/---
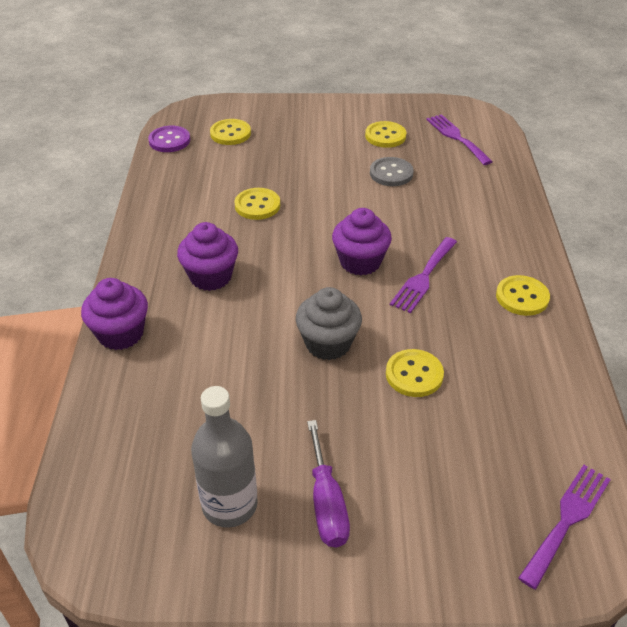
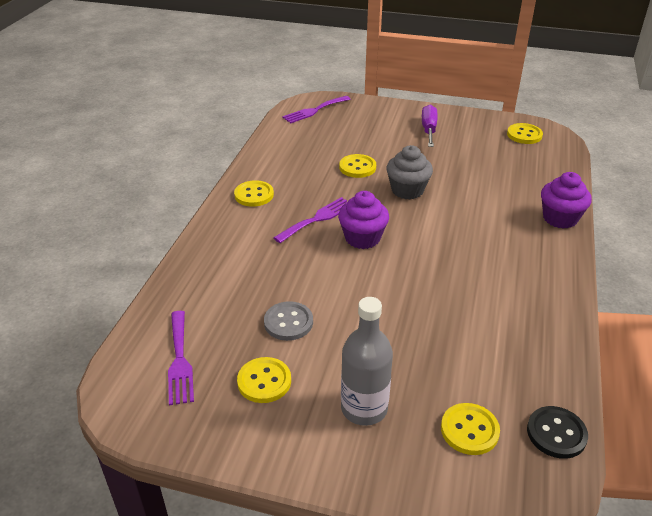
camera: 165 degrees left, 5 degrees down
(169, 141) = (556, 433): purple button -> black button
(211, 277) = (492, 247): purple cupcake -> none
(229, 505) = (479, 135): grey bottle -> grey bottle (364, 408)
(257, 205) = (444, 309): yellow button -> yellow button (524, 135)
\---
Your task is to restate, word for word, each line from the one that includes "(229, 505) = (479, 135): grey" to the end of the records, with both ends included and nothing else.

■ **SOLUTION**
(229, 505) = (479, 135): grey bottle -> grey bottle (364, 408)
(257, 205) = (444, 309): yellow button -> yellow button (524, 135)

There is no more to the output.